Top of EXERCISE MATERIAL

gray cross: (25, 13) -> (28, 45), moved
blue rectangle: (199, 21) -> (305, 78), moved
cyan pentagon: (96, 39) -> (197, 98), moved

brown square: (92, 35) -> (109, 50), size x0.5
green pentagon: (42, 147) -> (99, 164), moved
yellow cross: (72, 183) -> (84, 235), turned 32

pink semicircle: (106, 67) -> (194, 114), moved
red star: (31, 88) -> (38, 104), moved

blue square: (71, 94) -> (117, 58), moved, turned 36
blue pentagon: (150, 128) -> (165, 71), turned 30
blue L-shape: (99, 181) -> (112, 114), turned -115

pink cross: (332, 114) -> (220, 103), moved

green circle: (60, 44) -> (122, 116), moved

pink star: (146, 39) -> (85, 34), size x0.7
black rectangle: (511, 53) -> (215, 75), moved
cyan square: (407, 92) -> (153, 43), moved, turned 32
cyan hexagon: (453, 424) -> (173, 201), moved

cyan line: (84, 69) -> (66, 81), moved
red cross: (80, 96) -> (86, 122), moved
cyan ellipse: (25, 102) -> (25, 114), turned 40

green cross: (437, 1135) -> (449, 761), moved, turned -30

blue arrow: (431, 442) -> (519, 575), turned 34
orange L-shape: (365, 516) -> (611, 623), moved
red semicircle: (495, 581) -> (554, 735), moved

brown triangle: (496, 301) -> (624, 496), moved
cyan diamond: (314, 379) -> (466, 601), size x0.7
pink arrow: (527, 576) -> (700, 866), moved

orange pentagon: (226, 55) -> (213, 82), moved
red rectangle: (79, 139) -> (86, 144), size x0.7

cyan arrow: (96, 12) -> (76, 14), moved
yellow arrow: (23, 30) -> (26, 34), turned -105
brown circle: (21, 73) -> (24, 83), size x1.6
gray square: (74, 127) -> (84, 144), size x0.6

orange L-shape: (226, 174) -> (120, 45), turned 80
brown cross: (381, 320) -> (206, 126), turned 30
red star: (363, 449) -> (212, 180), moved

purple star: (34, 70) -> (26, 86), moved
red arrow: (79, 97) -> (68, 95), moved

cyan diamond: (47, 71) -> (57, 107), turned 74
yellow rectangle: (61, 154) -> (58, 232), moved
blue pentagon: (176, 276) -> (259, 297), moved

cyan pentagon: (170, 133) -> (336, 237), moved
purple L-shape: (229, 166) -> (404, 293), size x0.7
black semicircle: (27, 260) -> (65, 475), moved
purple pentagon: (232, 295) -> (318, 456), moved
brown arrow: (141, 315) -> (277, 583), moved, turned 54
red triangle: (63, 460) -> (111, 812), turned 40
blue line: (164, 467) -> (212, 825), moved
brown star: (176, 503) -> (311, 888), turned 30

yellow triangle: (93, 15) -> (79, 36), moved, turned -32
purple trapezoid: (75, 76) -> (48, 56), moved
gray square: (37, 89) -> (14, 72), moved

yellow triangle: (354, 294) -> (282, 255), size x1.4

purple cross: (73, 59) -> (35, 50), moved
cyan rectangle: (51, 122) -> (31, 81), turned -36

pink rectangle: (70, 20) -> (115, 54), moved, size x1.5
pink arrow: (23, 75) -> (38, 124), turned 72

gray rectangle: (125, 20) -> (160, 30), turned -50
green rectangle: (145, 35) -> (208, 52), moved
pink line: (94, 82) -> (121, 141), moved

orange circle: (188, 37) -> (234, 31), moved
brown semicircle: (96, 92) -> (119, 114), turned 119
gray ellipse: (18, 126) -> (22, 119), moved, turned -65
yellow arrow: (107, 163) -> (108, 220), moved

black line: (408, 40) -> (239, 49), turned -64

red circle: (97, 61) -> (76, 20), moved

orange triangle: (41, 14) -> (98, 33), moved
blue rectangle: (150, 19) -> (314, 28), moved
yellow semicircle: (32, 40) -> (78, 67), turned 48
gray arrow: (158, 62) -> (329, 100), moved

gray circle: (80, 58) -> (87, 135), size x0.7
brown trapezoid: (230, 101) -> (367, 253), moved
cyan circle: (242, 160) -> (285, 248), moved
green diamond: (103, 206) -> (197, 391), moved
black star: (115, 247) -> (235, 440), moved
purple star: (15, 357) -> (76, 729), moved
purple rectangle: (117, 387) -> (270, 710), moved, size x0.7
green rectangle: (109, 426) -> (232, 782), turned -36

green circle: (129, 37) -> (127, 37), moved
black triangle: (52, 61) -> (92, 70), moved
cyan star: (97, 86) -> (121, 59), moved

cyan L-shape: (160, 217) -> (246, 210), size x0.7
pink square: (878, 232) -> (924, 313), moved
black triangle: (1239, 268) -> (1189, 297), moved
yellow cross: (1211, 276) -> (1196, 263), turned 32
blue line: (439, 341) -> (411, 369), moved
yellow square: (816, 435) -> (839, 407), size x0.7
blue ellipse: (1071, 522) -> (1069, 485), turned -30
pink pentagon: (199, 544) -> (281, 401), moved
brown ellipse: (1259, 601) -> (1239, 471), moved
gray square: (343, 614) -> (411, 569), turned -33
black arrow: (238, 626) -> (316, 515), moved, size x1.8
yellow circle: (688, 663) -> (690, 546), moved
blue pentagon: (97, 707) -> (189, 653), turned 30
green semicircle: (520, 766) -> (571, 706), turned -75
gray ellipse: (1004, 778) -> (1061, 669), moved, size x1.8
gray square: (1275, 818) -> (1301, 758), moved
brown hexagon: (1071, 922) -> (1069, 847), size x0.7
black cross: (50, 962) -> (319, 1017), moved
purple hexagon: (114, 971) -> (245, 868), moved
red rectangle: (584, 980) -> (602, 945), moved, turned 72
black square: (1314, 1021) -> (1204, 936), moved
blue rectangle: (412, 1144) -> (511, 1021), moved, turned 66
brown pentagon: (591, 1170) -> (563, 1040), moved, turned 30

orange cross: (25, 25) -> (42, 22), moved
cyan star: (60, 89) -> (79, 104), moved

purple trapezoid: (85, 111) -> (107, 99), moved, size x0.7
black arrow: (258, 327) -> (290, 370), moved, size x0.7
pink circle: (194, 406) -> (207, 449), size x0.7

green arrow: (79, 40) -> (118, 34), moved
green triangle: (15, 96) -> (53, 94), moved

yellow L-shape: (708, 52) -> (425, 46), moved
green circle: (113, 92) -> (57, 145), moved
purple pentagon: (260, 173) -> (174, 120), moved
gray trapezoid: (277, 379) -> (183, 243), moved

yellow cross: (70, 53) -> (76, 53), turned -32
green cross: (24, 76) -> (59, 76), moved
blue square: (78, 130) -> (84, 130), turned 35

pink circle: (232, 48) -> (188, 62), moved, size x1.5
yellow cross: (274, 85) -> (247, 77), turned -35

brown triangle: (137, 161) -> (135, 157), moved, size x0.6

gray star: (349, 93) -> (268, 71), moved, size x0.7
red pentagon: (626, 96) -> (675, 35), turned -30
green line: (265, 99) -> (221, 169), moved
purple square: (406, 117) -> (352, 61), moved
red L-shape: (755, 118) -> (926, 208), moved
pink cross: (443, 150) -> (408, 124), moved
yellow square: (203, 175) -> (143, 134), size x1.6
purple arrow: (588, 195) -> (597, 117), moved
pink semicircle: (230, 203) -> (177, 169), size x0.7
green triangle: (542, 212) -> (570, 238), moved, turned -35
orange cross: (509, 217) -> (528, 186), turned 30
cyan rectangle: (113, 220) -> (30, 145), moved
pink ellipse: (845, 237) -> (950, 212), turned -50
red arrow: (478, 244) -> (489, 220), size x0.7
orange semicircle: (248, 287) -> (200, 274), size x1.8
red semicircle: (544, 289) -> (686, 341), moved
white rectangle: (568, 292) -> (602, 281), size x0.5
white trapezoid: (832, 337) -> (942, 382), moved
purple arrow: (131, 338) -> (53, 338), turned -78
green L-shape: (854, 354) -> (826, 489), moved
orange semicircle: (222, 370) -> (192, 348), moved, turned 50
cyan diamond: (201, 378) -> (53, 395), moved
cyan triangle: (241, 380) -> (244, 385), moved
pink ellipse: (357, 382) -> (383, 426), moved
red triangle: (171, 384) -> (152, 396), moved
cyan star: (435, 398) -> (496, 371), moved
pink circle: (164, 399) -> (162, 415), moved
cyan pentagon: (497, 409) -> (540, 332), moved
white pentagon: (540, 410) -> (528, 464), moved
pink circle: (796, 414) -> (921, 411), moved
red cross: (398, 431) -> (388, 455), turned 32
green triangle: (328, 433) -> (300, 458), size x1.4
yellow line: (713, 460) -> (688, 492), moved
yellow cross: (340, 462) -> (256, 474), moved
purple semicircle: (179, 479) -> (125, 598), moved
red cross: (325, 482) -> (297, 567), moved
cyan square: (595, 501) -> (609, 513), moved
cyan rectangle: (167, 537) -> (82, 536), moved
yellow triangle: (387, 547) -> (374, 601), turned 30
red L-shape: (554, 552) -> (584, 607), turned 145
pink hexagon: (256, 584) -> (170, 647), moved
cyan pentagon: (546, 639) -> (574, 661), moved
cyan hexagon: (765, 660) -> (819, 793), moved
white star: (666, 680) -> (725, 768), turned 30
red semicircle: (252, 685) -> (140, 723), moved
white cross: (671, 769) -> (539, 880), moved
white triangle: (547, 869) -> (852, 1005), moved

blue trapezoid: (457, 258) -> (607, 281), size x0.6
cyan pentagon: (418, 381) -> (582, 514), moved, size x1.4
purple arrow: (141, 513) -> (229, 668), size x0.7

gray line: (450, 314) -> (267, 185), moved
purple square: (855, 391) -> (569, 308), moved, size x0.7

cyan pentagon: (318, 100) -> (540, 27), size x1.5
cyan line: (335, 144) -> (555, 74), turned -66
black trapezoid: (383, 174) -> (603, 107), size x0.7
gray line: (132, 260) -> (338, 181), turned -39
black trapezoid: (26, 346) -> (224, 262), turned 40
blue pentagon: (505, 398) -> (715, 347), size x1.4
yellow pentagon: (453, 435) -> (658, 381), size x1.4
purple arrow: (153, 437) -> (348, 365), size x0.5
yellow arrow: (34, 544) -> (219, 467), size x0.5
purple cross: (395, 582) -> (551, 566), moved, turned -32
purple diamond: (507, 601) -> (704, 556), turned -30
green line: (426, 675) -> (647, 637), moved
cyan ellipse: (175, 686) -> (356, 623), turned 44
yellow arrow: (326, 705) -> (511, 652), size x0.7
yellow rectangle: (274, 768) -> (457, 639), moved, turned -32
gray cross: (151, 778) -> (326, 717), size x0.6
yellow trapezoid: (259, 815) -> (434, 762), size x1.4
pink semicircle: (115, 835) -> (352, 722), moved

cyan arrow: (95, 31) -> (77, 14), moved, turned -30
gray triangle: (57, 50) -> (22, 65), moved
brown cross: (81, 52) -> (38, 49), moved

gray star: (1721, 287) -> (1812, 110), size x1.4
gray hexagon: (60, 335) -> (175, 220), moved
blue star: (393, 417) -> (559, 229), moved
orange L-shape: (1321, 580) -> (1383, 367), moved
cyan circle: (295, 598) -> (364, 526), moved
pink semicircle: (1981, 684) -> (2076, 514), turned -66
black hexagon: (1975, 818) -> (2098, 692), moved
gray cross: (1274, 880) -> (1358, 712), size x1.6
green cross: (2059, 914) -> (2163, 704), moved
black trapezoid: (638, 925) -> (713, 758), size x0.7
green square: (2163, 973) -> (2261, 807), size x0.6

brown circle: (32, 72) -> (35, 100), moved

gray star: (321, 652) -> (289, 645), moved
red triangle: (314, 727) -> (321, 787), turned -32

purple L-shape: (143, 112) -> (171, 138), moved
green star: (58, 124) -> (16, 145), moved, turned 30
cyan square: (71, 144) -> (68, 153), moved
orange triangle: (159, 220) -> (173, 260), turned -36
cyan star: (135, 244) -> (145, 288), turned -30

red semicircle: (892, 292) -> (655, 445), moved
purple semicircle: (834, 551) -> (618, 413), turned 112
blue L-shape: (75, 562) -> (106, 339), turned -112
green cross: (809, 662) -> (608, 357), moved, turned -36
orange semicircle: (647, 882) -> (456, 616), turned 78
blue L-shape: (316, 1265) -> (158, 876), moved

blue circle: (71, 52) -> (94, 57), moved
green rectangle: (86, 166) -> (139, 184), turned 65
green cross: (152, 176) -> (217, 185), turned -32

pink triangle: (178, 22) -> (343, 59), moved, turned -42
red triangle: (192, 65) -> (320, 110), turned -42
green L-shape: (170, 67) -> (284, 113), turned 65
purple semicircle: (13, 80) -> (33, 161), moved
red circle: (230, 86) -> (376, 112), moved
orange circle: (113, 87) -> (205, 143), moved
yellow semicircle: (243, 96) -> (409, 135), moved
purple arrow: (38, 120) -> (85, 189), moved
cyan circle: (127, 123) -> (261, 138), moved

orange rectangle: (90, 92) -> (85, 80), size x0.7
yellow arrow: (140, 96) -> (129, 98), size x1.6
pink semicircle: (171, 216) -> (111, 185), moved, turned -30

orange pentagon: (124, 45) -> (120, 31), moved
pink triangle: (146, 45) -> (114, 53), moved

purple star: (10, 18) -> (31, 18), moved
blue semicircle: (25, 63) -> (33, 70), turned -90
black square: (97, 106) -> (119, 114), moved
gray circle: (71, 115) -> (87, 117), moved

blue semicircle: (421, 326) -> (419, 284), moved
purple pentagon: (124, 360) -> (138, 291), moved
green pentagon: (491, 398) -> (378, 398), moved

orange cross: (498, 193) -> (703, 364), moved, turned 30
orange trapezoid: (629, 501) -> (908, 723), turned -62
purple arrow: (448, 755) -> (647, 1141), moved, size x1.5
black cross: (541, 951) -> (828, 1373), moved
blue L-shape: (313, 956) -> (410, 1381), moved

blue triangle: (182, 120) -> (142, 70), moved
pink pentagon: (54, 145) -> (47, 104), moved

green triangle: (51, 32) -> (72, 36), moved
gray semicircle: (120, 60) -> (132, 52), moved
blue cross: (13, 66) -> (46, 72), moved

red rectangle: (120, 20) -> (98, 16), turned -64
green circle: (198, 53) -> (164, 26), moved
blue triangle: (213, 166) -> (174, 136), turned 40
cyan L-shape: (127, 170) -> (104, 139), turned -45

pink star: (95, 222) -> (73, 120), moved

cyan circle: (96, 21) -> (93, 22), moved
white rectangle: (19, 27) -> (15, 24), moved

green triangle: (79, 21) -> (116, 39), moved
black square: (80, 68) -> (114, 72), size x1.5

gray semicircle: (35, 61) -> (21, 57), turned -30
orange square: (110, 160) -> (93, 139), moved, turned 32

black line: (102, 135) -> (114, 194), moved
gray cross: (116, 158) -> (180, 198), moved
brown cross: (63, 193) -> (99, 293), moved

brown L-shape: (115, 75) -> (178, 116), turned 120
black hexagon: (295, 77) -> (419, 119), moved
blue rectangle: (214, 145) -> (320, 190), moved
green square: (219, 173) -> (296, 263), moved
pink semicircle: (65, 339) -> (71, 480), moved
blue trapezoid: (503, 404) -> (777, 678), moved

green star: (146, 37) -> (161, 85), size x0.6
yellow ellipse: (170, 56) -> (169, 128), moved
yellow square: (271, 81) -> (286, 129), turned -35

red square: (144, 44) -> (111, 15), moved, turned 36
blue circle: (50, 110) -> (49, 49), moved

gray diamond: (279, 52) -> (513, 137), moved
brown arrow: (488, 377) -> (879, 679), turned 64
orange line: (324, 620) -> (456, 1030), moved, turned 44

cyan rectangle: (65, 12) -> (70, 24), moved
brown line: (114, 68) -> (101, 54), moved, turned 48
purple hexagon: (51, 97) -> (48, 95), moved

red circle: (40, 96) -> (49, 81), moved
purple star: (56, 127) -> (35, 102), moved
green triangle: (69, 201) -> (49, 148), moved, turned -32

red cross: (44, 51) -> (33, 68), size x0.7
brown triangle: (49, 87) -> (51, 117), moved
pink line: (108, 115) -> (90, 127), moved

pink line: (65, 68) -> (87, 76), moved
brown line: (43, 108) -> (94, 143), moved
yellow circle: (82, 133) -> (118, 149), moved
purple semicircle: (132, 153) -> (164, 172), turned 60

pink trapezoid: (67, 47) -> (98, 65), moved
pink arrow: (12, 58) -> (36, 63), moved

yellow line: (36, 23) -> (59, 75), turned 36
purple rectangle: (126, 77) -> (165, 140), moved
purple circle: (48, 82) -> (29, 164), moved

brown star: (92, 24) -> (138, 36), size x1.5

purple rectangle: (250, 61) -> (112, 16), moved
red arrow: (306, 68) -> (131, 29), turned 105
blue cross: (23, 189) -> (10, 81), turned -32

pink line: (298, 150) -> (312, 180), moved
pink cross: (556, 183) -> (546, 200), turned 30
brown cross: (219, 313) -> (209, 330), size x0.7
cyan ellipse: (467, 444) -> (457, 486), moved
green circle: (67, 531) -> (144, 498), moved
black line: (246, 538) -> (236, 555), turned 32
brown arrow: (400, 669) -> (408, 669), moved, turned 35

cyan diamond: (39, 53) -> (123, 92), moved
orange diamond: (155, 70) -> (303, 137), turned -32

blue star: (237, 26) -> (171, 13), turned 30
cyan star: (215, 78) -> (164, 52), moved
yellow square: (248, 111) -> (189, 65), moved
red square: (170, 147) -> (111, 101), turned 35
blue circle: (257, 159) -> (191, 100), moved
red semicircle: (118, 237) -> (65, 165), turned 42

Bottom of EXERCISE MATERIAL

**WHAT THIS TASK INVOLVES**
Could you repeat exactly the lines above from the line with "white rectangle: (568, 292)" up to and including the line with "red cross: (325, 482) -> (297, 567), moved", and only those?

**RESPONSE AREA**
white rectangle: (568, 292) -> (602, 281), size x0.5
white trapezoid: (832, 337) -> (942, 382), moved
purple arrow: (131, 338) -> (53, 338), turned -78
green L-shape: (854, 354) -> (826, 489), moved
orange semicircle: (222, 370) -> (192, 348), moved, turned 50
cyan diamond: (201, 378) -> (53, 395), moved
cyan triangle: (241, 380) -> (244, 385), moved
pink ellipse: (357, 382) -> (383, 426), moved
red triangle: (171, 384) -> (152, 396), moved
cyan star: (435, 398) -> (496, 371), moved
pink circle: (164, 399) -> (162, 415), moved
cyan pentagon: (497, 409) -> (540, 332), moved
white pentagon: (540, 410) -> (528, 464), moved
pink circle: (796, 414) -> (921, 411), moved
red cross: (398, 431) -> (388, 455), turned 32
green triangle: (328, 433) -> (300, 458), size x1.4
yellow line: (713, 460) -> (688, 492), moved
yellow cross: (340, 462) -> (256, 474), moved
purple semicircle: (179, 479) -> (125, 598), moved
red cross: (325, 482) -> (297, 567), moved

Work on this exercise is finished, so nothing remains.